Exercise goal: Copy each line of the data that has "grey" in it.

Information given Block Start

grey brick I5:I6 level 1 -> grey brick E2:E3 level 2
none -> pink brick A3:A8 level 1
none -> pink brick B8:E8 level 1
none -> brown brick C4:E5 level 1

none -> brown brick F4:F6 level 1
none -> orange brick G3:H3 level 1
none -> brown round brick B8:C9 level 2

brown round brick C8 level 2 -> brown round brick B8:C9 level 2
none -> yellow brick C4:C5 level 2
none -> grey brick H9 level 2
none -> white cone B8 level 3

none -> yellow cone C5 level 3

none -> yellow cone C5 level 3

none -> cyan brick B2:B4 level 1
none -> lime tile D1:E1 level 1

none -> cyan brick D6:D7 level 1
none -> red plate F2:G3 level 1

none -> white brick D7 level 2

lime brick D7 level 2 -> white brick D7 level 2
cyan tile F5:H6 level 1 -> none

Information given Block End

Result of the exercise:
grey brick I5:I6 level 1 -> grey brick E2:E3 level 2
none -> grey brick H9 level 2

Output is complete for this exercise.